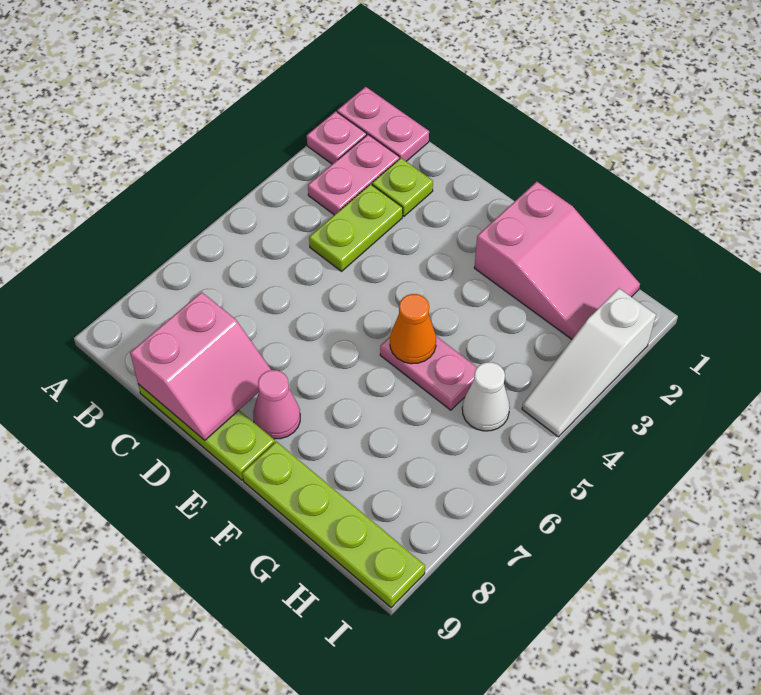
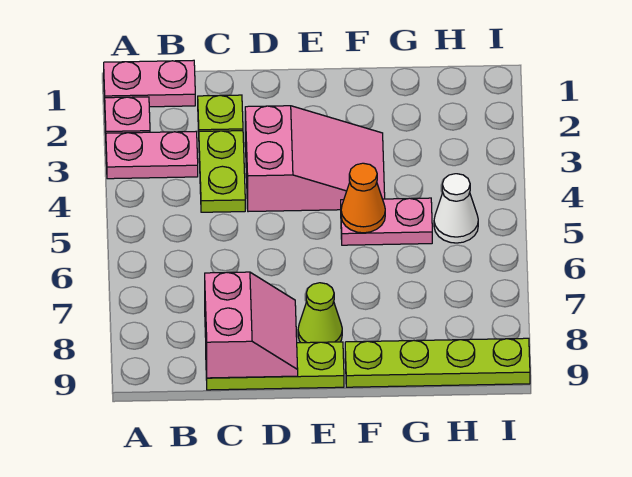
pink plate B2:B3 level 1 -> pink plate A3:B3 level 1
pink cone E8 level 1 -> lime cone E8 level 1
pink slope F1:H2 level 1 top F -> pink slope D3:F4 level 1 top D
white slope I2:I4 level 1 top 2 -> none

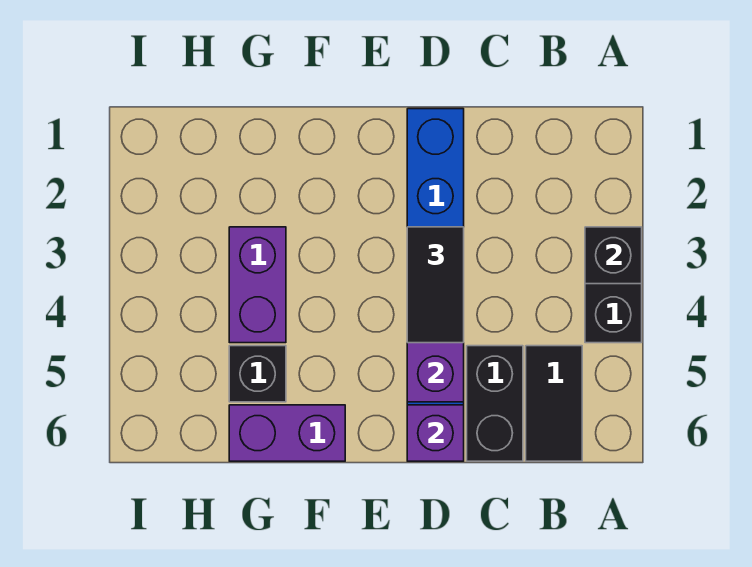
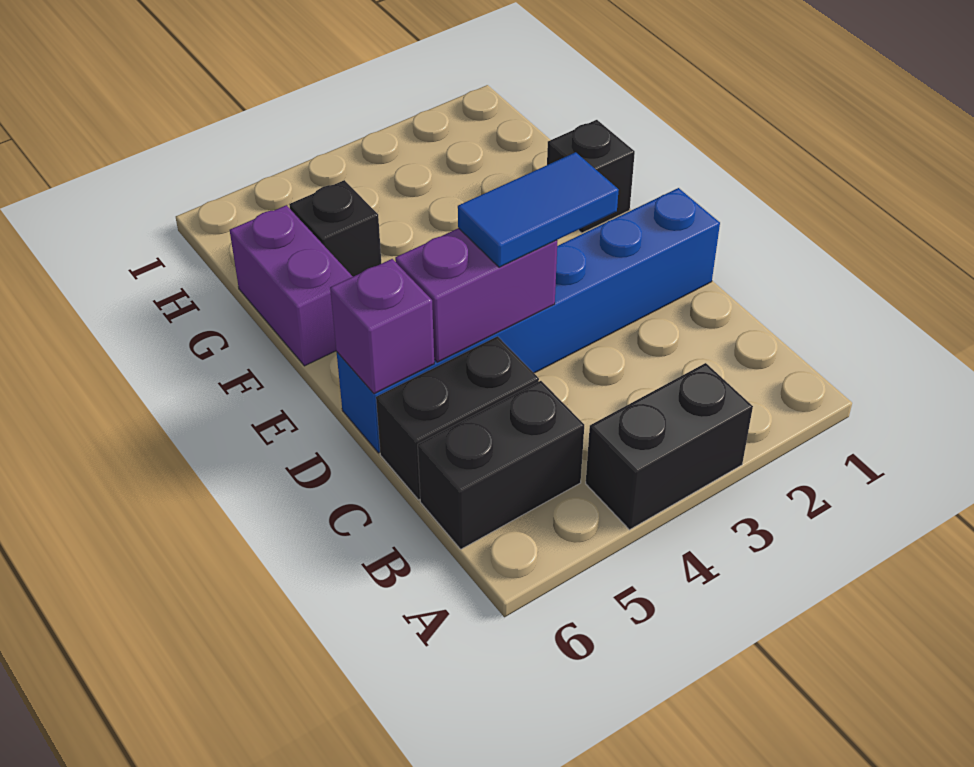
black brick A3 level 2 -> black brick F1 level 1
black tile B5:B6 level 1 -> black brick B5:B6 level 1
black tile D3:D4 level 3 -> blue tile D3:D4 level 3
purple brick G3:G4 level 1 -> none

========================

● PROBLEM DETAILS:
From the data above, state how many lines contain the string "tile", offering no other words.

● RESPONSE TO THE EXERCISE:
2